The task >> When you reach the line that contains "R16: 68 (3V3, GND) -> 68 (3V3, W28)" in the data below, start reproducing lines exactly, and stop after the line that contains "U1 pin EN: VA -> VIN".

Data for review: Begin

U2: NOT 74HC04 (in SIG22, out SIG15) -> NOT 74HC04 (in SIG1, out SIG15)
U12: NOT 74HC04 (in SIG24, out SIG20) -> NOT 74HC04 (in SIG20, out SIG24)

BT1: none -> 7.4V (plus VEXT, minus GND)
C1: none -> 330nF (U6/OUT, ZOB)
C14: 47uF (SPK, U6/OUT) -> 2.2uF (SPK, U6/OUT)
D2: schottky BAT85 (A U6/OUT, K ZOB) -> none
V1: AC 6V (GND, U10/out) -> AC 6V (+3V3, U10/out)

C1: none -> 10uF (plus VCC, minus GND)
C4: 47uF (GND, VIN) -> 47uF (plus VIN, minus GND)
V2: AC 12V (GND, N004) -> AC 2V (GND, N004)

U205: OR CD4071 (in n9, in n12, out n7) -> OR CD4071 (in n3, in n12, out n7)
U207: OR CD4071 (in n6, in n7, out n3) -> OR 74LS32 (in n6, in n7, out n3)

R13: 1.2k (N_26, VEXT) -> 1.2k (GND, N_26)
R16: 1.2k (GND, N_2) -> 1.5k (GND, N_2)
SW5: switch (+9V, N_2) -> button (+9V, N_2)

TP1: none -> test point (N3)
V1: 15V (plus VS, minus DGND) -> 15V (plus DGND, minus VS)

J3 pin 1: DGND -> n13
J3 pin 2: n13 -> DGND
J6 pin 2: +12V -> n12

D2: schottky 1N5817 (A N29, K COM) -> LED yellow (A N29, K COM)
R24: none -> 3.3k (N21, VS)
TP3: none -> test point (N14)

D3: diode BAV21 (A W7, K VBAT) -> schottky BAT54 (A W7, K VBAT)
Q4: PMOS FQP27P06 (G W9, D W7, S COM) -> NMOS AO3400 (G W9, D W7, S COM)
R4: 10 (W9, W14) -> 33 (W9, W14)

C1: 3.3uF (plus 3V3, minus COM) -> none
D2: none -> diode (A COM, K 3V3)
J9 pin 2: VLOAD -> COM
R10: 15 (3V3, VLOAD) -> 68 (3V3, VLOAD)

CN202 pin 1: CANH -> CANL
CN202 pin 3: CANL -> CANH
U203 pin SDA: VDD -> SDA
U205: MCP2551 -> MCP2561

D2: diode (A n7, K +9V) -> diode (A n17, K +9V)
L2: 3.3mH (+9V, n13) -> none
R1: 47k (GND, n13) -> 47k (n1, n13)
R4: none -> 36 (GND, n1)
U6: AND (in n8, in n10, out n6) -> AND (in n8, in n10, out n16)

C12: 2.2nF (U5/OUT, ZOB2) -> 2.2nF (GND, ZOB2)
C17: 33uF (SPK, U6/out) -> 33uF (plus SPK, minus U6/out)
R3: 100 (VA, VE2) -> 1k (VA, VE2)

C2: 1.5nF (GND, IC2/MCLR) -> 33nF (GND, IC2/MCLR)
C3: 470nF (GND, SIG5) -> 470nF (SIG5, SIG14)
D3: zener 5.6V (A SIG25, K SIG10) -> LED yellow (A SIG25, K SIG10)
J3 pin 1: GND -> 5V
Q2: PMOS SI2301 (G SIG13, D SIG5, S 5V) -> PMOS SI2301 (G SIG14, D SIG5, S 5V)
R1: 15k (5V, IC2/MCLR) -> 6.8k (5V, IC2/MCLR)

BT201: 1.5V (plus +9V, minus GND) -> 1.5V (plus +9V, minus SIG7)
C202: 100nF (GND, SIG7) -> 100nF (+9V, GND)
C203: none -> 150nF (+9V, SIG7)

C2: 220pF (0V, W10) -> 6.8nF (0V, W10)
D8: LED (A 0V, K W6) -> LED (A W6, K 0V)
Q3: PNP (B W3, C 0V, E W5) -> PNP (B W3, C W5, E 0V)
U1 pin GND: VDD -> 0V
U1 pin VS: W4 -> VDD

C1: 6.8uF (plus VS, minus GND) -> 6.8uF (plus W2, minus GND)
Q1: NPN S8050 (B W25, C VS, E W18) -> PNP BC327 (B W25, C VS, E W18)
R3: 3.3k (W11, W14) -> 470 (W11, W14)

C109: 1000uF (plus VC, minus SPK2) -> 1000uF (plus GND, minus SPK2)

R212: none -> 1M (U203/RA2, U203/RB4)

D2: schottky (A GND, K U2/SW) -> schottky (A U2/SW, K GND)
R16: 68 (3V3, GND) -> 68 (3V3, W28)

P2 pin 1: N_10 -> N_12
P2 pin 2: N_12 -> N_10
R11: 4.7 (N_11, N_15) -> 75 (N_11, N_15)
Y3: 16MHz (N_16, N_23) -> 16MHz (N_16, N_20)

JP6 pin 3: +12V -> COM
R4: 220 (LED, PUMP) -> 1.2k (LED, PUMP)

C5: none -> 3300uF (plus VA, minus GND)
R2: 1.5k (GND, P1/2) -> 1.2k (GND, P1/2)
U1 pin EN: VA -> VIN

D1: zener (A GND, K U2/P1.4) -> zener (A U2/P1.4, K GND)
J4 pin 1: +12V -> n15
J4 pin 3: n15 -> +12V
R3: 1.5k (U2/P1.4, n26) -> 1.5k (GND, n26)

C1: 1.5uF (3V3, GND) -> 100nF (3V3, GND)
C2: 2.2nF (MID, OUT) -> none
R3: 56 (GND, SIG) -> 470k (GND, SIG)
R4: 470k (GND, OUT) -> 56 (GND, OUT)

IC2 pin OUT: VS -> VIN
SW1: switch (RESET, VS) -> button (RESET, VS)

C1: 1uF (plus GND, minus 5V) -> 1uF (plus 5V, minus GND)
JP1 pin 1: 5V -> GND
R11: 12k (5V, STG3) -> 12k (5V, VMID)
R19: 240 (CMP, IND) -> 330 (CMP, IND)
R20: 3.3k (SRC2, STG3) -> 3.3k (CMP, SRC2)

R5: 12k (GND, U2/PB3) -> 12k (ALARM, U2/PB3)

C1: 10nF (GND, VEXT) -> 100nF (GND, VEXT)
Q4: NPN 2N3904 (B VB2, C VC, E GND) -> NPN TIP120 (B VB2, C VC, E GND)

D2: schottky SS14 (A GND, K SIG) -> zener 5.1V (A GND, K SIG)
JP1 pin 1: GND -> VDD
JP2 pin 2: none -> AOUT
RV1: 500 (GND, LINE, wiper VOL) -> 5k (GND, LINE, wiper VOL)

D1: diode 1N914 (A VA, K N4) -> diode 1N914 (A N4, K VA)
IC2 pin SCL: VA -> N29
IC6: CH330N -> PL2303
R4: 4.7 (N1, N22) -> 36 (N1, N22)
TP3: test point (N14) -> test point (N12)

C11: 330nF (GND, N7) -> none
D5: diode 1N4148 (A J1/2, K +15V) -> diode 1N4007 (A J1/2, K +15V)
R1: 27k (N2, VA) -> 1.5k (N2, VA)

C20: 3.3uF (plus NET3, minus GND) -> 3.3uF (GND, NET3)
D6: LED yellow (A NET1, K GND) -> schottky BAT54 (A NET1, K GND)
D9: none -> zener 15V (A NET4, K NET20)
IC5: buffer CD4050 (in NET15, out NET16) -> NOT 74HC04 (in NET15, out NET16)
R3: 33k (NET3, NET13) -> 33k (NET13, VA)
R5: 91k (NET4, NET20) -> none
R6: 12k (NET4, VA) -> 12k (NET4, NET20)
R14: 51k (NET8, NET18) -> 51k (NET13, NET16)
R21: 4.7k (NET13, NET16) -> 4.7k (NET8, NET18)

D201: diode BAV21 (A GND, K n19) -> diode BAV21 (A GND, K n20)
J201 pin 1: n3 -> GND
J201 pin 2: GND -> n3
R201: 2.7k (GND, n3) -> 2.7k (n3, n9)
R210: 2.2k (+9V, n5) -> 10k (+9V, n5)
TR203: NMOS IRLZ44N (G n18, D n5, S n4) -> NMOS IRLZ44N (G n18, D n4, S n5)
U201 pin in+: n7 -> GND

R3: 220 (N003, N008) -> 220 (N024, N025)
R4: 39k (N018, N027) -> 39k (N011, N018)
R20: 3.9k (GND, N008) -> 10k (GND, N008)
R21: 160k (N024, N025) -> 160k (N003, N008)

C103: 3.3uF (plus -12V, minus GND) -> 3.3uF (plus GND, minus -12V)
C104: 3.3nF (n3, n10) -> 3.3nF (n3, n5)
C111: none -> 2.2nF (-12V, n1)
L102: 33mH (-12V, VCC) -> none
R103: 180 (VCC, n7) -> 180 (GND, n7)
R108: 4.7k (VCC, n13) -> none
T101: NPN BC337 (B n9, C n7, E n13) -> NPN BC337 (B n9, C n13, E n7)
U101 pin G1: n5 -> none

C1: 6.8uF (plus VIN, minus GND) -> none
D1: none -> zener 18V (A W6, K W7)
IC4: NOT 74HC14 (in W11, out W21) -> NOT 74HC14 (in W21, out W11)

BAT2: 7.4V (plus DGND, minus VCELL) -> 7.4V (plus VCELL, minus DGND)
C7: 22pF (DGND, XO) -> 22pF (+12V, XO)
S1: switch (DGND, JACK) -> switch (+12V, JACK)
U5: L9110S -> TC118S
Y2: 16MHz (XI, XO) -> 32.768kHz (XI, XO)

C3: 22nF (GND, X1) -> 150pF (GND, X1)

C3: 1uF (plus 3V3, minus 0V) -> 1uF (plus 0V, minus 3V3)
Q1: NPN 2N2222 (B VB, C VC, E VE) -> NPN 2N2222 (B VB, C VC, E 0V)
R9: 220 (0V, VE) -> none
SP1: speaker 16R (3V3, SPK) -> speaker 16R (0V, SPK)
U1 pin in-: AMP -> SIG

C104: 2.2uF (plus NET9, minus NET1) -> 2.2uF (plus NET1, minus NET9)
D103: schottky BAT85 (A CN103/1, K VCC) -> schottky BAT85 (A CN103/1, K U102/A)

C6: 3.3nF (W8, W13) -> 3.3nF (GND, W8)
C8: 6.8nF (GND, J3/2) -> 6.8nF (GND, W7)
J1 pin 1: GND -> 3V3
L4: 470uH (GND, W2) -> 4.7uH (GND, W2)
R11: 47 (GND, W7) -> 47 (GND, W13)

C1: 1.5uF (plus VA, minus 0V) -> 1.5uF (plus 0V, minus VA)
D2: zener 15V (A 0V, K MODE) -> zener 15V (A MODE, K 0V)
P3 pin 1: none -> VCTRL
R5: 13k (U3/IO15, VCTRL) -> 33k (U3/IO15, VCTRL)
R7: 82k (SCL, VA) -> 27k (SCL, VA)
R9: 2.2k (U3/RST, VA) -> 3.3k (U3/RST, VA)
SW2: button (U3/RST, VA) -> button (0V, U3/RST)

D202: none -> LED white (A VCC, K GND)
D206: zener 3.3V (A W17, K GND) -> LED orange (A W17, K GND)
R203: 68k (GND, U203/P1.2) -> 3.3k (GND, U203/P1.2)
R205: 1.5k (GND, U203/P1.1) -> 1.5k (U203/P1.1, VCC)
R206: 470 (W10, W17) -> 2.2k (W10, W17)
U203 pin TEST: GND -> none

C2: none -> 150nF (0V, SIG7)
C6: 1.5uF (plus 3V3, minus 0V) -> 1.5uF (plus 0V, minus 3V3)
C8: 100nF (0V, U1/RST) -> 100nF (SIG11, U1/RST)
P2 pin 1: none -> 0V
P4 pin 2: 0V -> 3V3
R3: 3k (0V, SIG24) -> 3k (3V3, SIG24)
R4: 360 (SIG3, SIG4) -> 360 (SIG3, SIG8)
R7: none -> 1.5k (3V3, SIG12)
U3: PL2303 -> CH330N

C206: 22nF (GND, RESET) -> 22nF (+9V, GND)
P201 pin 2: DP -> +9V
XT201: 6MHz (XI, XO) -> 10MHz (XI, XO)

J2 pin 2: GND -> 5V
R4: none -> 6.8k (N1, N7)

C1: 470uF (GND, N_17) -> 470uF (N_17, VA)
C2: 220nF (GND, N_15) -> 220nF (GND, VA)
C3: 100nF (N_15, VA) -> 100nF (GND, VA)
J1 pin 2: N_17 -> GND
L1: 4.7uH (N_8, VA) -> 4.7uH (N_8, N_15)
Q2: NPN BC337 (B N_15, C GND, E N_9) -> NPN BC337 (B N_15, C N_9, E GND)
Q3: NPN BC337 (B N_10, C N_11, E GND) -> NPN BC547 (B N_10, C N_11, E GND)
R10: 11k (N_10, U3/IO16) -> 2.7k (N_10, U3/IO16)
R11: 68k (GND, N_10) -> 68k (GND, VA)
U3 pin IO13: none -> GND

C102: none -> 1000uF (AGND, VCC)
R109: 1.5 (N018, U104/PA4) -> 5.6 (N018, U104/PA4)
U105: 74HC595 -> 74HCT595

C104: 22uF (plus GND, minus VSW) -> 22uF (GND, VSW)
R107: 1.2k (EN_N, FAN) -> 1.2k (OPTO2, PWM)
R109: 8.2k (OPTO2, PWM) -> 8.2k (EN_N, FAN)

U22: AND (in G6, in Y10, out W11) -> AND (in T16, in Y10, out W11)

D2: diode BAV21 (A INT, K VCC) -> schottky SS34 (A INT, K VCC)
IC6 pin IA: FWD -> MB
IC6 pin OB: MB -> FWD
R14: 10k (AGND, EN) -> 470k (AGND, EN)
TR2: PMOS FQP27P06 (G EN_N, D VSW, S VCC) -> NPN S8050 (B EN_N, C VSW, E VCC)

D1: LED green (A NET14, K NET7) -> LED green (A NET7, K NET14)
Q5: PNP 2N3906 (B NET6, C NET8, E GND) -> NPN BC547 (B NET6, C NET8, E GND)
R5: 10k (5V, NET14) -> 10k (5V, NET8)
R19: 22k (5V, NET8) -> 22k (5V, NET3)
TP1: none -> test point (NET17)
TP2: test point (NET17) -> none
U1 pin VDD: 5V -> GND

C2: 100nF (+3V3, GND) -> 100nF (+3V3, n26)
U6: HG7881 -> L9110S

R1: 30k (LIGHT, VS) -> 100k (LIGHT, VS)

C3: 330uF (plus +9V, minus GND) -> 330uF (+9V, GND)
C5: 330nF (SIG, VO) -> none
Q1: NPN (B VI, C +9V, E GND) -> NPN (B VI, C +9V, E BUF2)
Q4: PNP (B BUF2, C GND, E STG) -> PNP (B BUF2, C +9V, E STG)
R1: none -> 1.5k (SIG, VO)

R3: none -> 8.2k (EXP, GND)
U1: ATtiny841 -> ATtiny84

Data for review: End

Reply to the exercise >>
R16: 68 (3V3, GND) -> 68 (3V3, W28)

P2 pin 1: N_10 -> N_12
P2 pin 2: N_12 -> N_10
R11: 4.7 (N_11, N_15) -> 75 (N_11, N_15)
Y3: 16MHz (N_16, N_23) -> 16MHz (N_16, N_20)

JP6 pin 3: +12V -> COM
R4: 220 (LED, PUMP) -> 1.2k (LED, PUMP)

C5: none -> 3300uF (plus VA, minus GND)
R2: 1.5k (GND, P1/2) -> 1.2k (GND, P1/2)
U1 pin EN: VA -> VIN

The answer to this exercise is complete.